• DIRECTIONS: When you reach the line that contains "C108: none -> 1.5nF (SIG5, SIG10)" in the data below, start reproducing lines exactly, and stop after the line that contains "U4: NOT 74HC04".

*** Block opens ***

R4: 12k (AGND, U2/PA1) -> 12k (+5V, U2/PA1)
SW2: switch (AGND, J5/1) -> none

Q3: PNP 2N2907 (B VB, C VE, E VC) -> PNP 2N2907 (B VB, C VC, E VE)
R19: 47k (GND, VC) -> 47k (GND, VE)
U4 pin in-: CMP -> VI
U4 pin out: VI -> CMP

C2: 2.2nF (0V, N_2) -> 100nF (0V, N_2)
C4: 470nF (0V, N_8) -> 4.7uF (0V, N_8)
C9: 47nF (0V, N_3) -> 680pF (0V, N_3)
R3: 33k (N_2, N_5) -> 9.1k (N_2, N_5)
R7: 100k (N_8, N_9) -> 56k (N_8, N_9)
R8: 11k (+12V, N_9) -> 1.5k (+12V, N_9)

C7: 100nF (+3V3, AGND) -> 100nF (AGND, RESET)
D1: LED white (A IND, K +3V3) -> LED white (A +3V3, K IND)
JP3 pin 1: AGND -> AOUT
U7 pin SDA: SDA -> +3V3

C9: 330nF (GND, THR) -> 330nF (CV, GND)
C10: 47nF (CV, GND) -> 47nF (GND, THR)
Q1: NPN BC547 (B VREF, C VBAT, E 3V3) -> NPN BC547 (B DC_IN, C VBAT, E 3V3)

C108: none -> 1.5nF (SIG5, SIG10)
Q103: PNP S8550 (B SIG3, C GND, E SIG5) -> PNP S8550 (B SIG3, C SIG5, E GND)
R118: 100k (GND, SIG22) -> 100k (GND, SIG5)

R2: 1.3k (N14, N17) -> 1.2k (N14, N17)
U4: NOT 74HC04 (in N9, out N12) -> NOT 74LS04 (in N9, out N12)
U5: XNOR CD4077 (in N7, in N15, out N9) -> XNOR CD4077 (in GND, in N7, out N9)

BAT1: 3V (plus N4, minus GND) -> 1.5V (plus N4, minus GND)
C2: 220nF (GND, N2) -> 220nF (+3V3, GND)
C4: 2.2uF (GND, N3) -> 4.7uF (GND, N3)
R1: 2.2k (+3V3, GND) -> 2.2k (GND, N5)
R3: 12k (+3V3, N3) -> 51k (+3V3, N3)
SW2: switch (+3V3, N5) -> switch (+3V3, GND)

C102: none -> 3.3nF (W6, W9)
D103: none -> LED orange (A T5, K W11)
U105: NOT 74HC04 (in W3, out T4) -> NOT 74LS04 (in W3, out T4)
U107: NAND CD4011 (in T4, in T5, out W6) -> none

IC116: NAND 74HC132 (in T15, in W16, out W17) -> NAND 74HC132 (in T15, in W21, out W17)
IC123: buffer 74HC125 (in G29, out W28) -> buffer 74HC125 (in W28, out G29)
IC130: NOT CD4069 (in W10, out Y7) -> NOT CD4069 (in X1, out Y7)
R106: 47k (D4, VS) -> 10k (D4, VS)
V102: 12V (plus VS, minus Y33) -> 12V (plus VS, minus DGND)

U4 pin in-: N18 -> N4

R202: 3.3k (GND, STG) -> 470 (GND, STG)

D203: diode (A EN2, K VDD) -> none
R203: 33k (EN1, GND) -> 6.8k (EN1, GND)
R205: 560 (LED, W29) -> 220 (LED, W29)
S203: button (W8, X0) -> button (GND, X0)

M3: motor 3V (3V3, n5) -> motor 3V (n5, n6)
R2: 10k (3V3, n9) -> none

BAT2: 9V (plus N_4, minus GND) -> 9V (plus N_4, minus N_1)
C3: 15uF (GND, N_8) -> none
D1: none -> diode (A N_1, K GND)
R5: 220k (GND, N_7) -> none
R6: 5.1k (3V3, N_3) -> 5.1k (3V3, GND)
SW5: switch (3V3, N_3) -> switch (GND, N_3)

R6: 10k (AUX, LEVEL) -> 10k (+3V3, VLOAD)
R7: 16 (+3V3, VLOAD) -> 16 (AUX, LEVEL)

*** Block closes ***

• SOLUTION FOR THIS TASK:
C108: none -> 1.5nF (SIG5, SIG10)
Q103: PNP S8550 (B SIG3, C GND, E SIG5) -> PNP S8550 (B SIG3, C SIG5, E GND)
R118: 100k (GND, SIG22) -> 100k (GND, SIG5)

R2: 1.3k (N14, N17) -> 1.2k (N14, N17)
U4: NOT 74HC04 (in N9, out N12) -> NOT 74LS04 (in N9, out N12)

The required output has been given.